DESCRIPTION OF THE TASK: Whenever a line below includes the word "black", copy that line.

[[ INPUT MATERIAL, beginning ]]

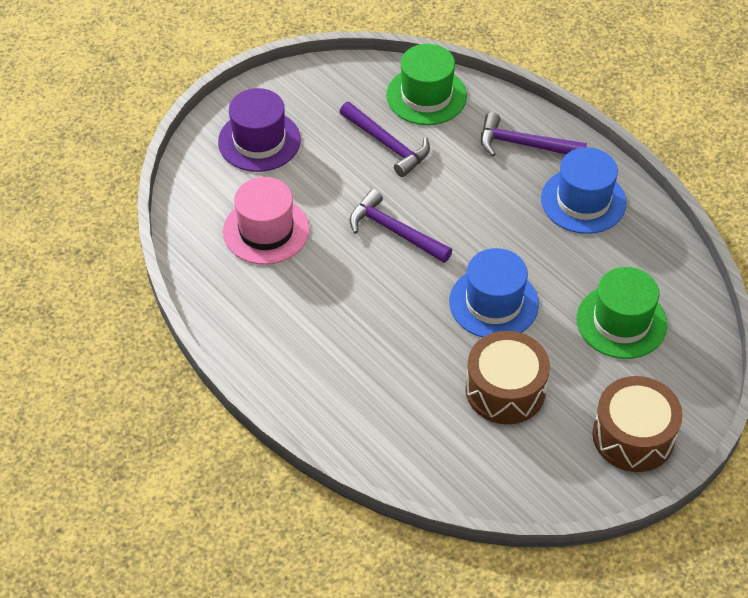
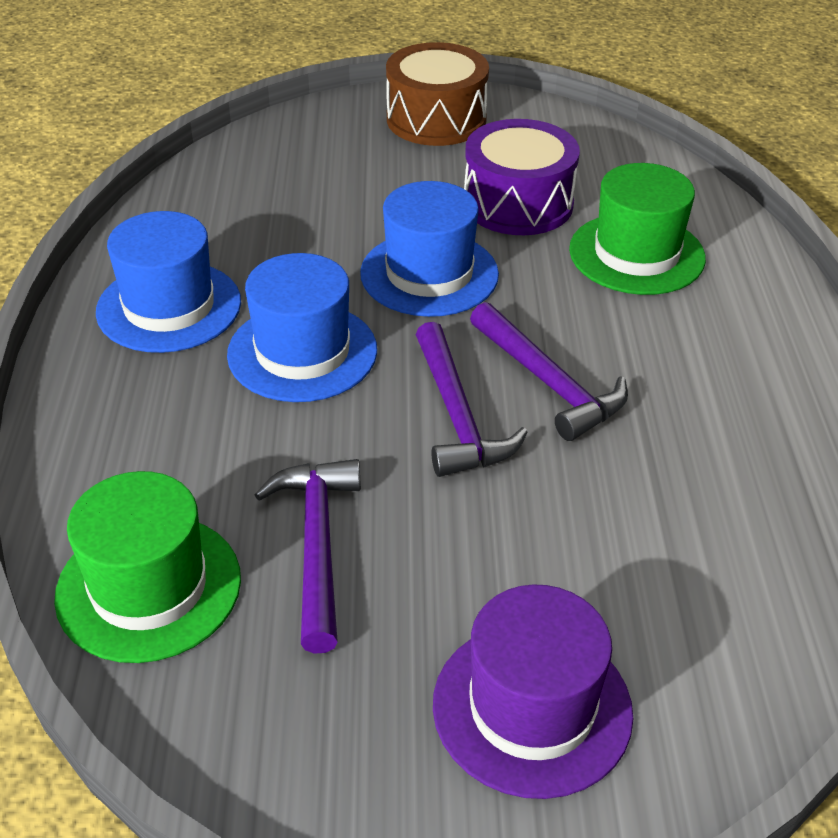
camera: 140 degrees left, 10 degrees down
(266, 230) = (657, 533): pink hat -> none
(495, 218) = (302, 352): none -> blue hat
(505, 390) = (518, 203): brown drum -> purple drum
(524, 145) = (128, 414): purple hammer -> purple hammer (549, 383)
(621, 322) = (315, 189): green hat -> green hat (636, 254)

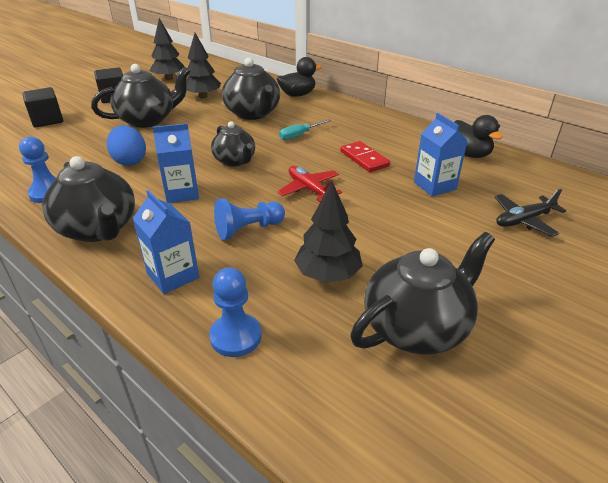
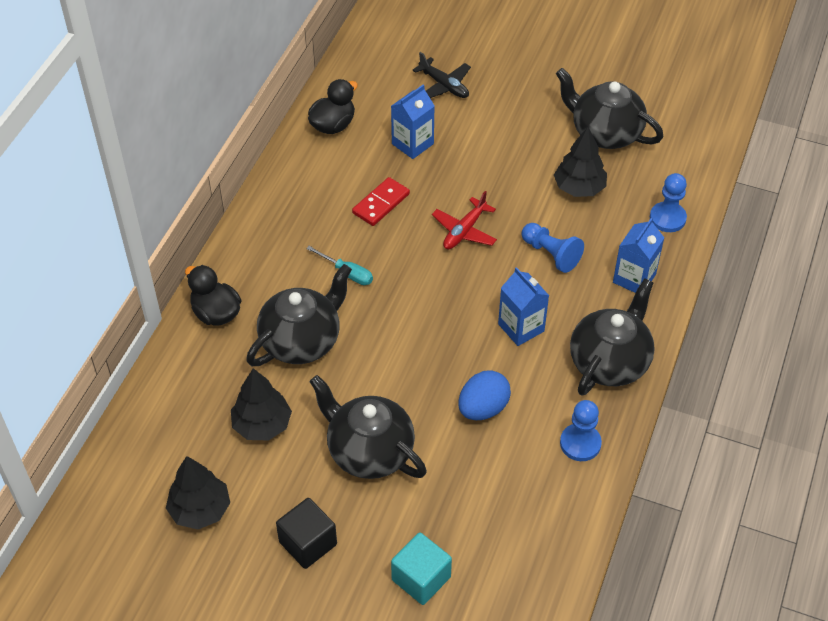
camera: 110 degrees left, 15 degrees up
(47, 120) = (421, 578): black cube -> turquoise cube
(235, 161) = (436, 310): black teapot -> none

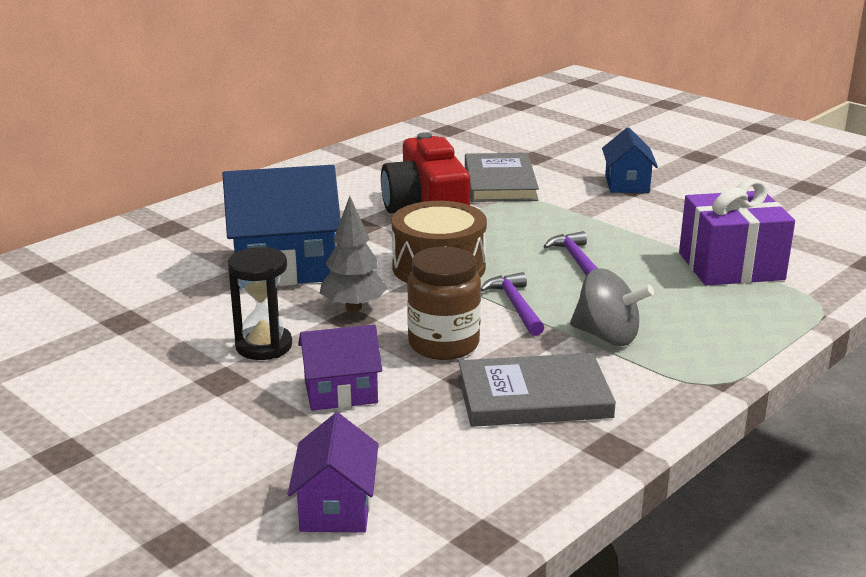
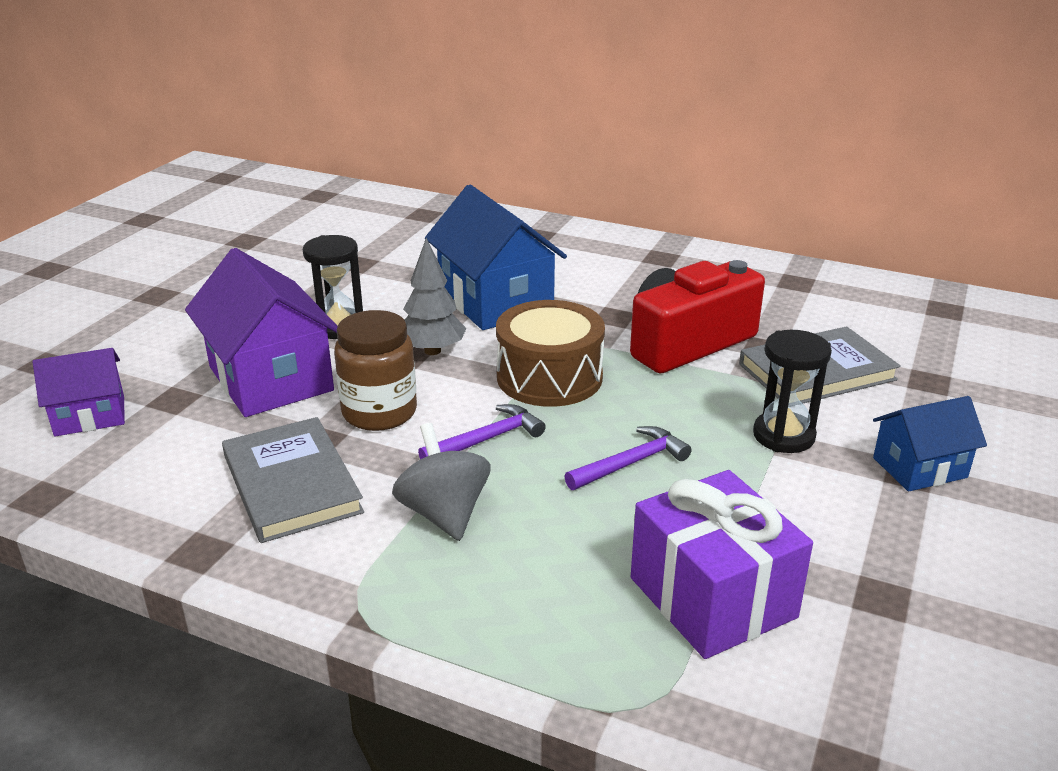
camera: 70 degrees right, 5 degrees up
(341, 392) = (271, 379): purple house -> purple house, size x1.76
(571, 209) = (783, 436): none -> black hourglass
(607, 336) = (444, 513): grey spinning top -> grey spinning top turned 150 degrees clockwise

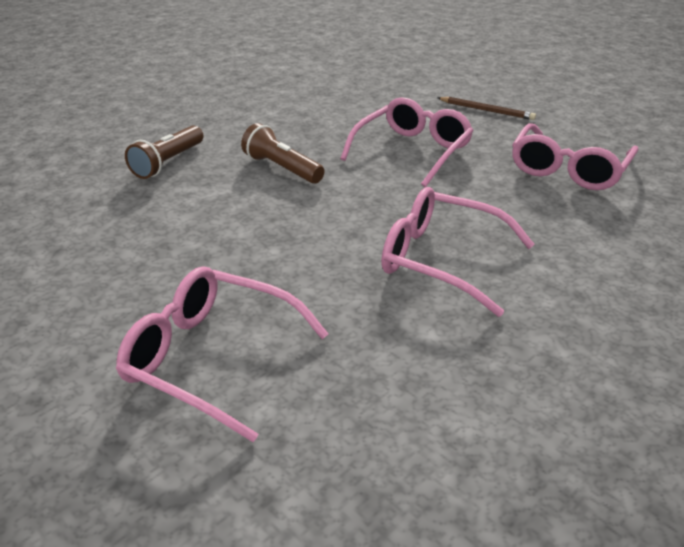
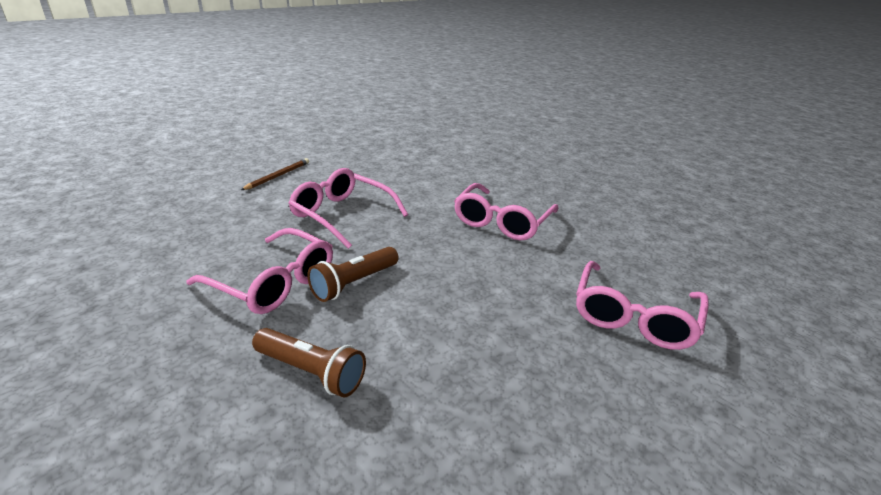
camera: 90 degrees left, 5 degrees down
(567, 170) = (391, 167): pink glasses -> pink glasses (274, 283)

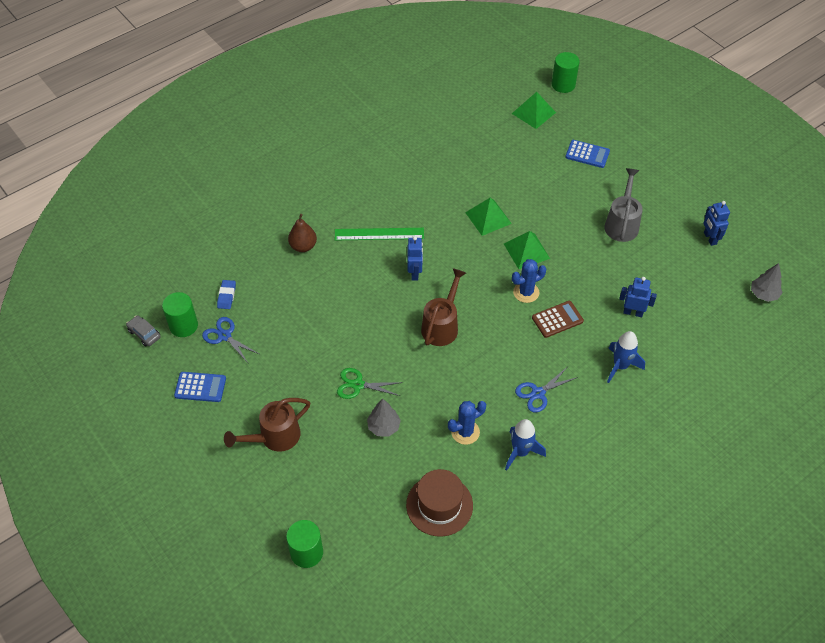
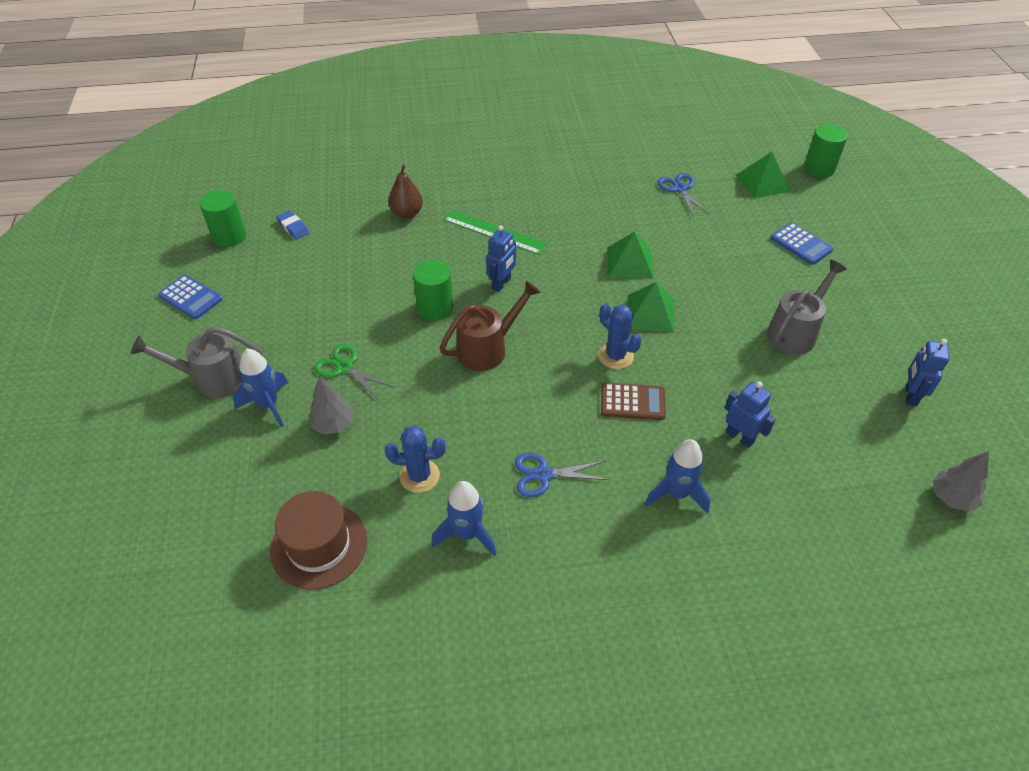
camera: 30 degrees right, 5 degrees down
(144, 334) = (188, 228): grey car -> none
(225, 336) = (258, 261): blue scissors -> blue scissors (680, 189)
(227, 296) = (293, 227): blue eraser -> blue eraser turned 75 degrees counterclockwise
(274, 437) = (213, 379): brown watering can -> grey watering can
(306, 552) = (131, 518): green cylinder -> green cylinder (435, 308)
(329, 436) = (268, 405): none -> blue rocket
(526, 292) = (615, 356): blue cactus -> blue cactus turned 45 degrees clockwise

[[ INPUT MATERIAL, end ]]

RESPONSE BELOW:
(47, 120) = (421, 578): black cube -> turquoise cube
(235, 161) = (436, 310): black teapot -> none
(571, 209) = (783, 436): none -> black hourglass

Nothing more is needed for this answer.